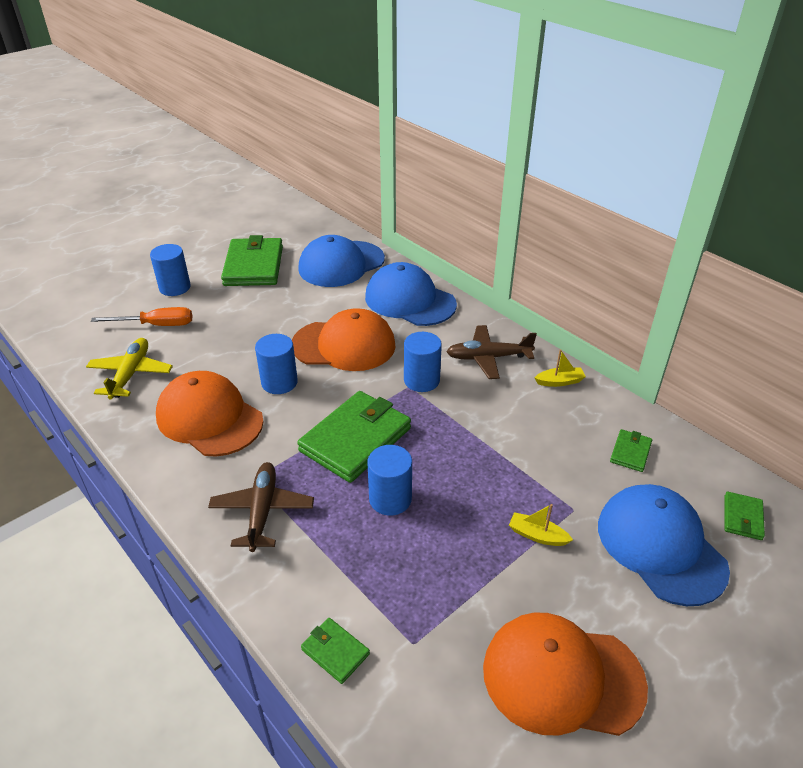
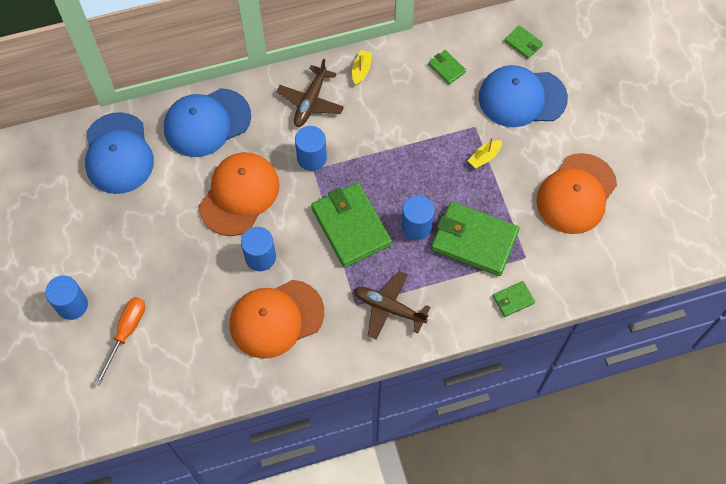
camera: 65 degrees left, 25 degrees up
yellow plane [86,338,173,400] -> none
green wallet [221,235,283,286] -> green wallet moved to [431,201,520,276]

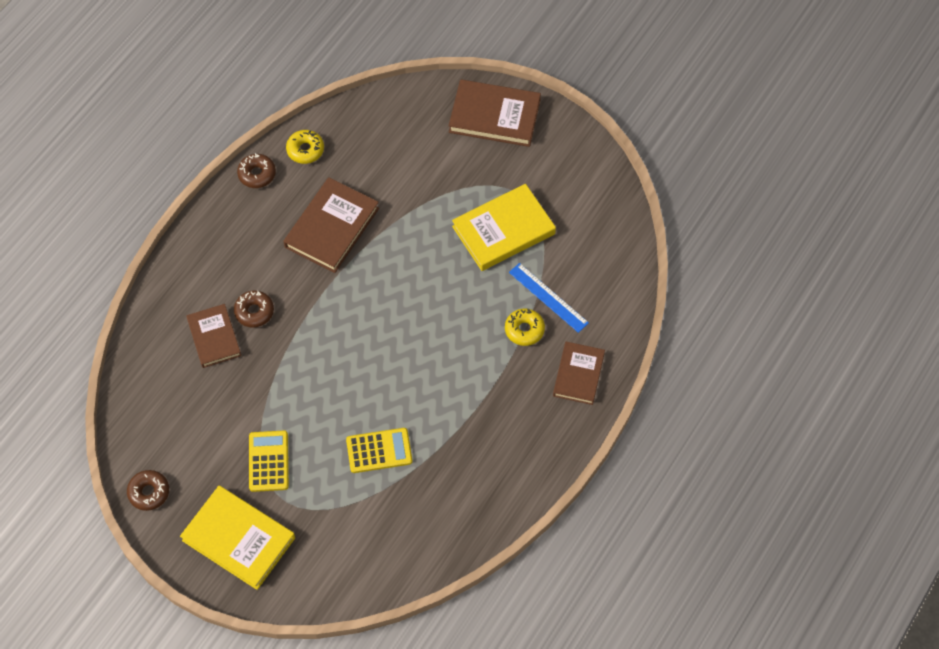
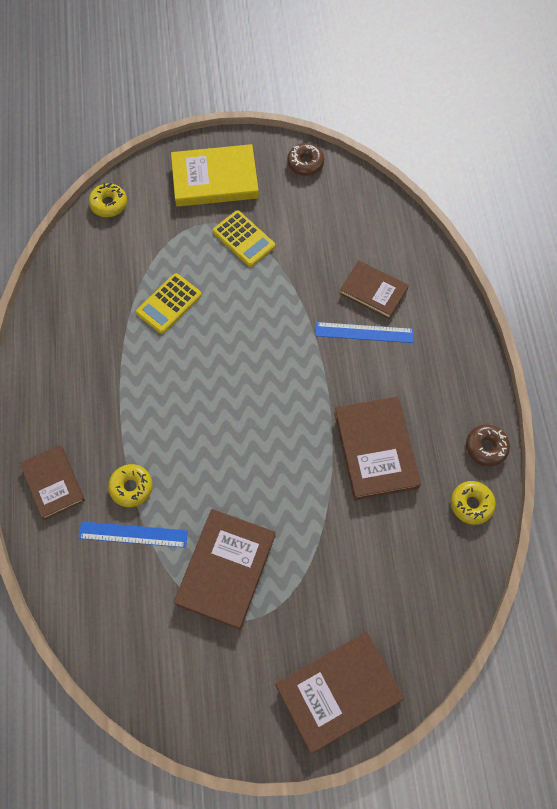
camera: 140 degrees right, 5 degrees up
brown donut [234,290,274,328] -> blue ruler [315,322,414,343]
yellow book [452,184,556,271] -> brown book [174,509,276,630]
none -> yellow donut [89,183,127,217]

- Exercise directions -
From the records above, copy every line that holds the word "donut".

- Task solution -
brown donut [234,290,274,328] -> blue ruler [315,322,414,343]
none -> yellow donut [89,183,127,217]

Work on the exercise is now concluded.